■ Provided records:

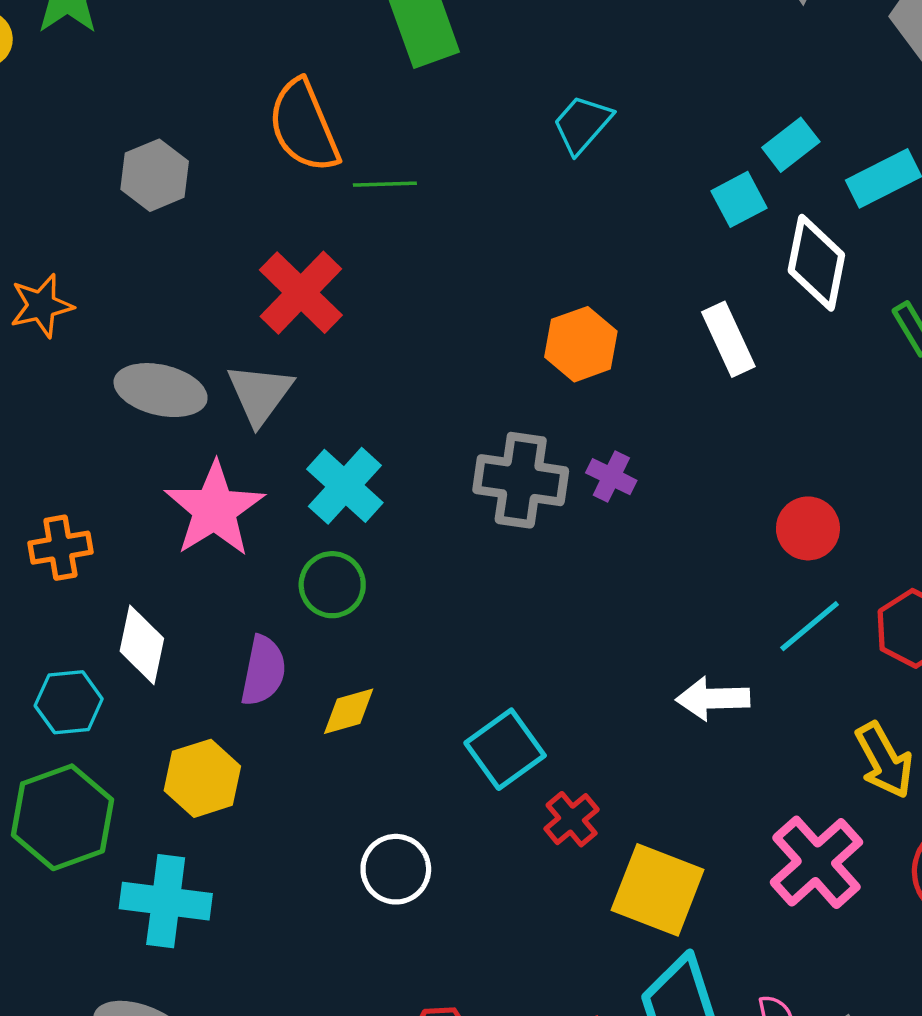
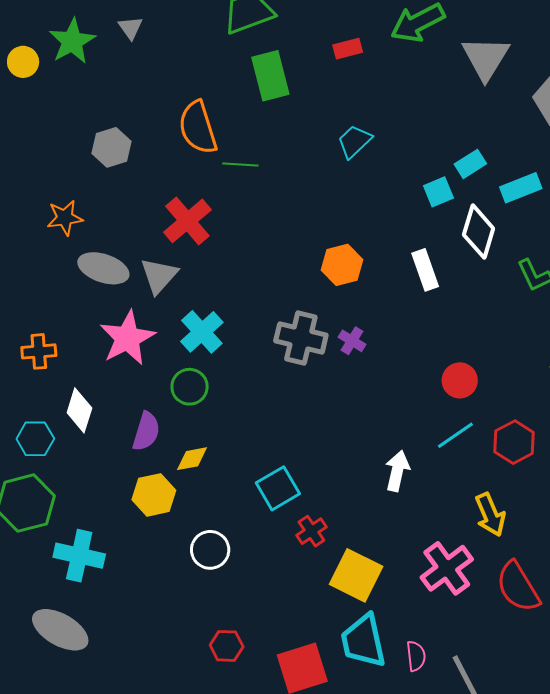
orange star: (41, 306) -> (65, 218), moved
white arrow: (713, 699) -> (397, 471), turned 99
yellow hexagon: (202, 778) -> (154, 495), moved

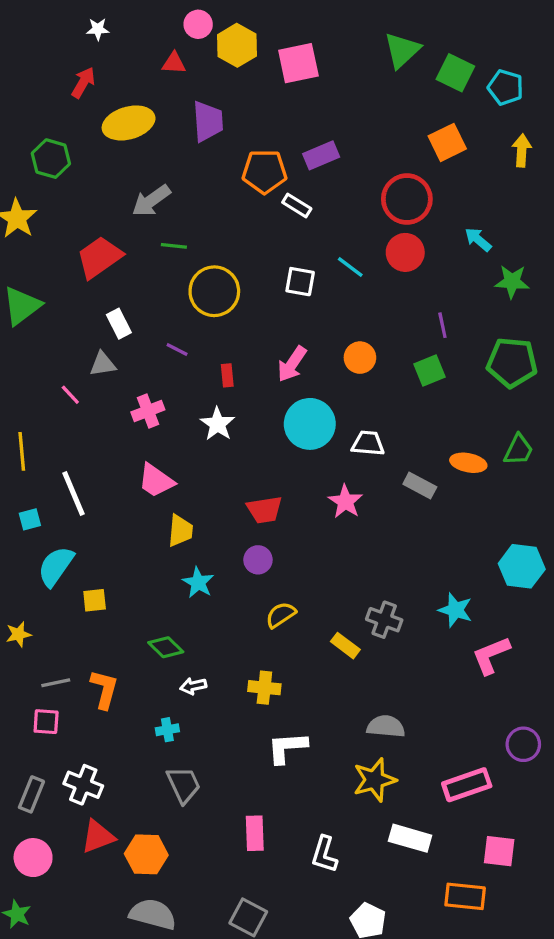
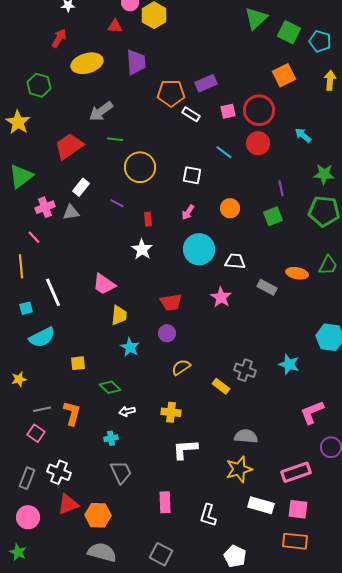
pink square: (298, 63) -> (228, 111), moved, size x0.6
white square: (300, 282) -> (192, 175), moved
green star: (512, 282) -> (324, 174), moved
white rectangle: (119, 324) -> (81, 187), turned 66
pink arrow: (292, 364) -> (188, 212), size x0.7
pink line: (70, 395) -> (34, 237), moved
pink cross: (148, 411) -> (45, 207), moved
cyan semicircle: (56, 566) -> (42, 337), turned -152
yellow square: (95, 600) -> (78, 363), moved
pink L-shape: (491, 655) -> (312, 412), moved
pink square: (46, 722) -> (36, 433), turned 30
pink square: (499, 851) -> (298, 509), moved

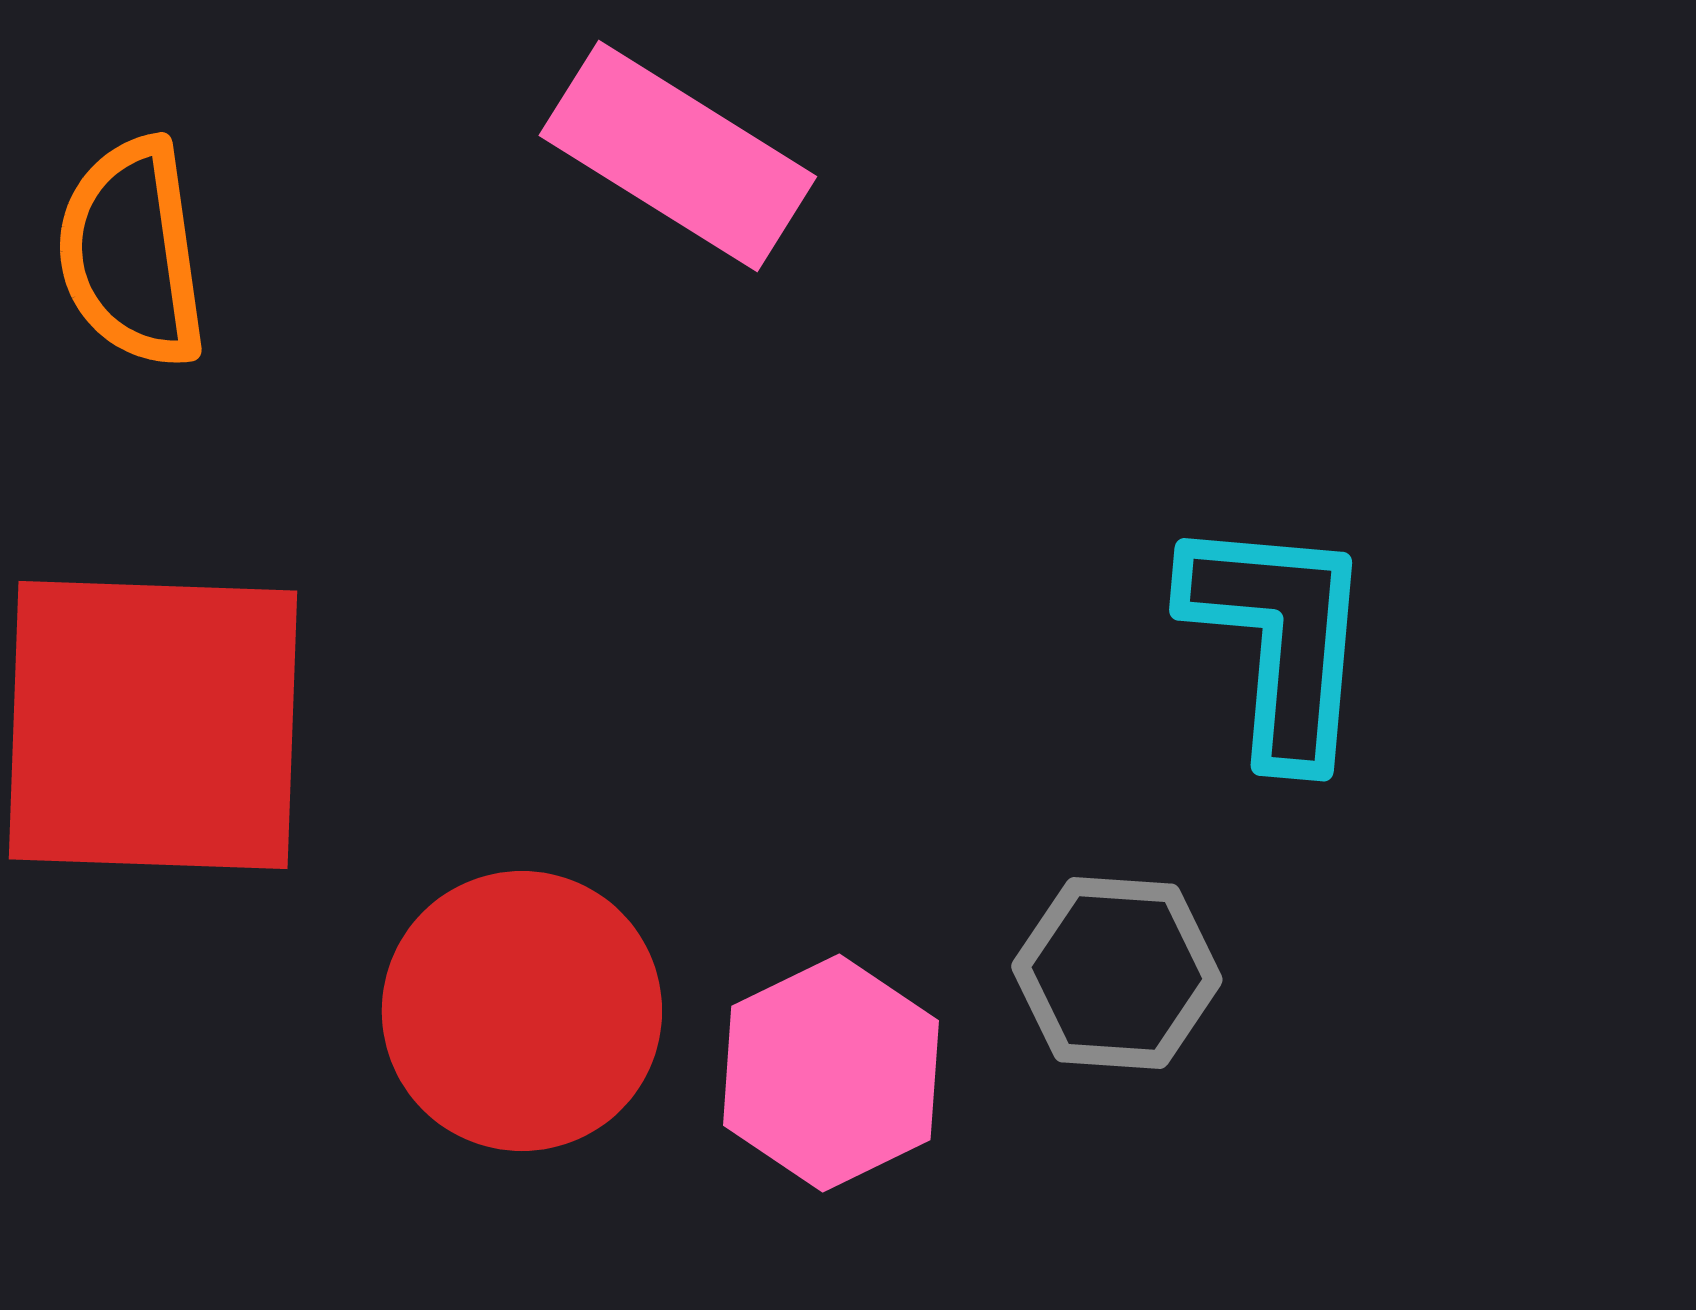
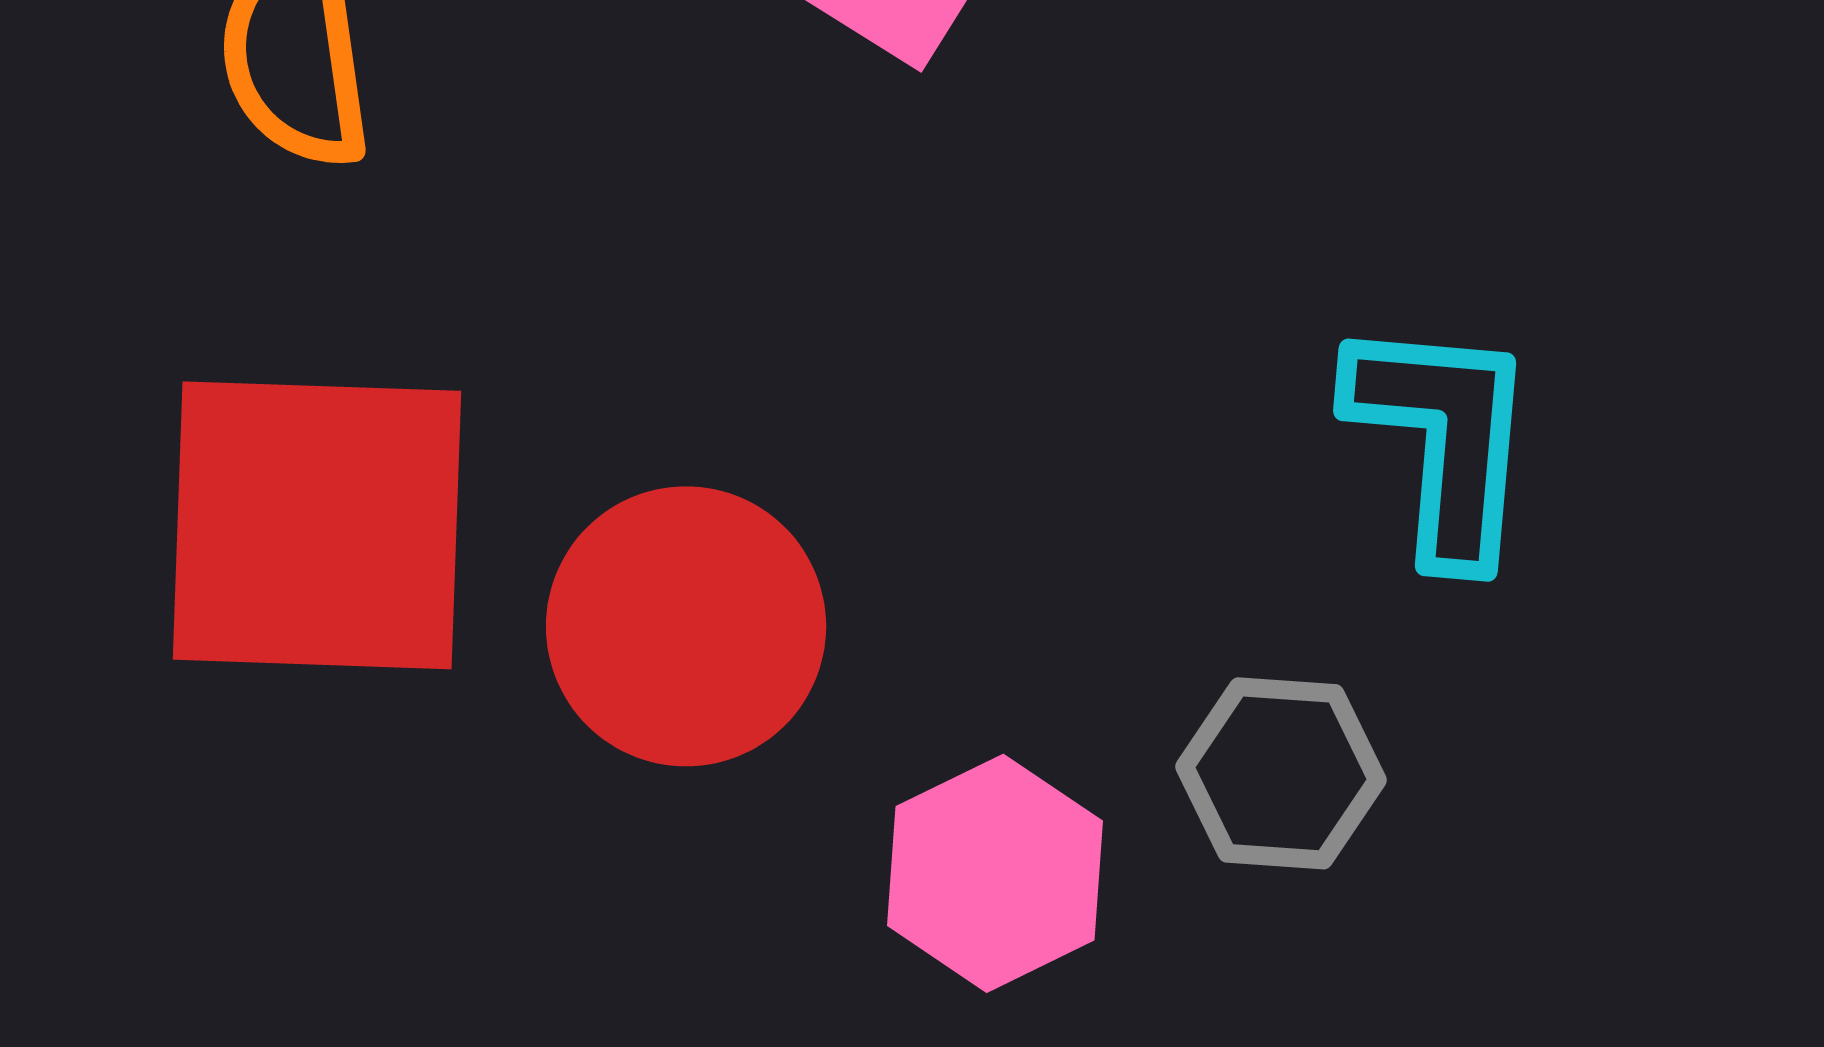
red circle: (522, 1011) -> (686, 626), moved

■ What the exercise asks: Please output the records exactly, leaving the pictures out.

■ The completed task:
orange star: (41, 306) -> (65, 218), moved
white arrow: (713, 699) -> (397, 471), turned 99
yellow hexagon: (202, 778) -> (154, 495), moved

pink square: (298, 63) -> (228, 111), moved, size x0.6
white square: (300, 282) -> (192, 175), moved
green star: (512, 282) -> (324, 174), moved
white rectangle: (119, 324) -> (81, 187), turned 66
pink arrow: (292, 364) -> (188, 212), size x0.7
pink line: (70, 395) -> (34, 237), moved
pink cross: (148, 411) -> (45, 207), moved
cyan semicircle: (56, 566) -> (42, 337), turned -152
yellow square: (95, 600) -> (78, 363), moved
pink L-shape: (491, 655) -> (312, 412), moved
pink square: (46, 722) -> (36, 433), turned 30
pink square: (499, 851) -> (298, 509), moved

red circle: (522, 1011) -> (686, 626), moved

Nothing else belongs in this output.